• **The problem**:
Restate word for word the span that opens with the line containing "AUDIO1: JQ6500 -> DY-SV5W" and closes with the final line of the data; give only those lines.

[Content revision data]
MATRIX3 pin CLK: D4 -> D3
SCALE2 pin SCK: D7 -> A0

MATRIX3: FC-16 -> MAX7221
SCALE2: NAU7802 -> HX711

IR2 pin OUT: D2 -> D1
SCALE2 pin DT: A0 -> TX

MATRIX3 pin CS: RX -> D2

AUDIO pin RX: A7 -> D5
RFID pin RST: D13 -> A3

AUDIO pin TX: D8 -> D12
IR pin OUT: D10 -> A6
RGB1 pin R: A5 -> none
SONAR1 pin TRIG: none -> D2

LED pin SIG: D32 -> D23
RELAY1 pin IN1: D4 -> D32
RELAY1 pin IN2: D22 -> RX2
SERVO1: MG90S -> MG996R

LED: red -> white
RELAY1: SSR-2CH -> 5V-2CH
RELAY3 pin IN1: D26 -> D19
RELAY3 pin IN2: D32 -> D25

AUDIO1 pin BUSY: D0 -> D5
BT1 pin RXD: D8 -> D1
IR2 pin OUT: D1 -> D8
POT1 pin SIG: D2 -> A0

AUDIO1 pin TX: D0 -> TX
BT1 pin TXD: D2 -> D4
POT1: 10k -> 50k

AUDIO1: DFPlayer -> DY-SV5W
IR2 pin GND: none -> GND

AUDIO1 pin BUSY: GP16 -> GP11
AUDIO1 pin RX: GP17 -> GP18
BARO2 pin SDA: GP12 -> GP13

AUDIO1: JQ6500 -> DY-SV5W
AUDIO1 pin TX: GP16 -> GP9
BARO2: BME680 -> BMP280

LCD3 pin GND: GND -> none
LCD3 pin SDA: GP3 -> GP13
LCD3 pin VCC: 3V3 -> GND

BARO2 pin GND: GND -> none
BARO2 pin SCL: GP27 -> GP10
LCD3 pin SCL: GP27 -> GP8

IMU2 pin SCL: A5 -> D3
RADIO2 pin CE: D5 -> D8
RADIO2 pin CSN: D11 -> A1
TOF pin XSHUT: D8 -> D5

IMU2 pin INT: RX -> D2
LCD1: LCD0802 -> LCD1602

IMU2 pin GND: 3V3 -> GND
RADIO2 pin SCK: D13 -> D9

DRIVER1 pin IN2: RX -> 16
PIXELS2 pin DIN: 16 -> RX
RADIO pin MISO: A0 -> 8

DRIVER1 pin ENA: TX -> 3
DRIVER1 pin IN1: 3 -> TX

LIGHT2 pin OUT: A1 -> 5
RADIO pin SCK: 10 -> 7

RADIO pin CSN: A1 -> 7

• **Output for this exercise**:
AUDIO1: JQ6500 -> DY-SV5W
AUDIO1 pin TX: GP16 -> GP9
BARO2: BME680 -> BMP280

LCD3 pin GND: GND -> none
LCD3 pin SDA: GP3 -> GP13
LCD3 pin VCC: 3V3 -> GND

BARO2 pin GND: GND -> none
BARO2 pin SCL: GP27 -> GP10
LCD3 pin SCL: GP27 -> GP8

IMU2 pin SCL: A5 -> D3
RADIO2 pin CE: D5 -> D8
RADIO2 pin CSN: D11 -> A1
TOF pin XSHUT: D8 -> D5

IMU2 pin INT: RX -> D2
LCD1: LCD0802 -> LCD1602

IMU2 pin GND: 3V3 -> GND
RADIO2 pin SCK: D13 -> D9

DRIVER1 pin IN2: RX -> 16
PIXELS2 pin DIN: 16 -> RX
RADIO pin MISO: A0 -> 8

DRIVER1 pin ENA: TX -> 3
DRIVER1 pin IN1: 3 -> TX

LIGHT2 pin OUT: A1 -> 5
RADIO pin SCK: 10 -> 7

RADIO pin CSN: A1 -> 7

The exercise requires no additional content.